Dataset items
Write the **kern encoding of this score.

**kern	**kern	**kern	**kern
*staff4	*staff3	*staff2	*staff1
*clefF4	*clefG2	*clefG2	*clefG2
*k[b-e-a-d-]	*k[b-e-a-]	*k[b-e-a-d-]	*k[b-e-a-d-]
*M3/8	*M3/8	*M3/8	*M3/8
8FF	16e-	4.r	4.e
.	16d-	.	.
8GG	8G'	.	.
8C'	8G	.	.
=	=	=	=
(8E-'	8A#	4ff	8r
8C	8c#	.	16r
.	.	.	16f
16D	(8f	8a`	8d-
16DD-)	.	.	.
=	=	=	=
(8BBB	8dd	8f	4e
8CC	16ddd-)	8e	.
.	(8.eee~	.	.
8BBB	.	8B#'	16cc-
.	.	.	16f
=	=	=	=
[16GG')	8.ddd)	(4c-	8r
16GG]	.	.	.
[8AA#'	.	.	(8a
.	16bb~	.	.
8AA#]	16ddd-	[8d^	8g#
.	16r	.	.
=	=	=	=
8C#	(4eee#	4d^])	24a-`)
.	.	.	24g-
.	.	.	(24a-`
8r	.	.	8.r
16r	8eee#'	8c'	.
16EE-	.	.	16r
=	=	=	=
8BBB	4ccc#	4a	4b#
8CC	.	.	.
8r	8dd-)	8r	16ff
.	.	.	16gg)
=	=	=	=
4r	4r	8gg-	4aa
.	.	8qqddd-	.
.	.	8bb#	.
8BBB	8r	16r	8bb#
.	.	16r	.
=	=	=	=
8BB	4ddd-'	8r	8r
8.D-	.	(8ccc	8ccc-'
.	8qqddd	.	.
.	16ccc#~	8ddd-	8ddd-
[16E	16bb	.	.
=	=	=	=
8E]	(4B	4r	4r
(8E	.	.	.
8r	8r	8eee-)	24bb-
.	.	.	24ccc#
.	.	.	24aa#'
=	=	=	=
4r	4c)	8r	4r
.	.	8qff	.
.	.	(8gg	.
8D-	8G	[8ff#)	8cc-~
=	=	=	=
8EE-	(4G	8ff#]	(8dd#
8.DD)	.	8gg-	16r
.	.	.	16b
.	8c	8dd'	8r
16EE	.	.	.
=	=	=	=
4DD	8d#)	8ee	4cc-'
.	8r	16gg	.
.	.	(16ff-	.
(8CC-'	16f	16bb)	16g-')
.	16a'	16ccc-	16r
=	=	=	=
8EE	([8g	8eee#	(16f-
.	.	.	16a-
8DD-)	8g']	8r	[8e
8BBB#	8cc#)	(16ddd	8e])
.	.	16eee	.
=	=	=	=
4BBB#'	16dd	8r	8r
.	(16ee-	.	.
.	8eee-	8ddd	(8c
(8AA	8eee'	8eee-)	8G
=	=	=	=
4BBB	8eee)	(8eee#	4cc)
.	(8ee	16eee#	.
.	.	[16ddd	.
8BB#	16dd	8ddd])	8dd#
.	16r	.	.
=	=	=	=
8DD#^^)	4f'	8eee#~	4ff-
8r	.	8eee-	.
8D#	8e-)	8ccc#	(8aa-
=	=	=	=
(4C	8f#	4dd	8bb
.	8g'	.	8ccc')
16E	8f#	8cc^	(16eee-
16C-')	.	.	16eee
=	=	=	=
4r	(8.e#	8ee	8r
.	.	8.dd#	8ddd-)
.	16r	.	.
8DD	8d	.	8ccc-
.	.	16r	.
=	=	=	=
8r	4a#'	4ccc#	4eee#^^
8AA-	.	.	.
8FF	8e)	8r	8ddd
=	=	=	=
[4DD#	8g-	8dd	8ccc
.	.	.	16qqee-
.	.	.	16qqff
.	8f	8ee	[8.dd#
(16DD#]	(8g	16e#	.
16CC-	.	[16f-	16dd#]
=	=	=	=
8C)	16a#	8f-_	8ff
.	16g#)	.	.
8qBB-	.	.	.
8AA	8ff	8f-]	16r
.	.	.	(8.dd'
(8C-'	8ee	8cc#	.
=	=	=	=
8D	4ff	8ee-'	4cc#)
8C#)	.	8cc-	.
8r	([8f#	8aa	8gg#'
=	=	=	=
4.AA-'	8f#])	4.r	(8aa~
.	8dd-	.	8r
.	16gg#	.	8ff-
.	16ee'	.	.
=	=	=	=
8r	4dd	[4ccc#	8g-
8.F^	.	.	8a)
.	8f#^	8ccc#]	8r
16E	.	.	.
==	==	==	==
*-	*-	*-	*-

» Challenge
Find every line in the data above that contains the string "kern", and copy each one out in full. Treat uppercase and lowercase letters as different.

» Correct output
Write the **kern encoding of this score.
**kern	**kern	**kern	**kern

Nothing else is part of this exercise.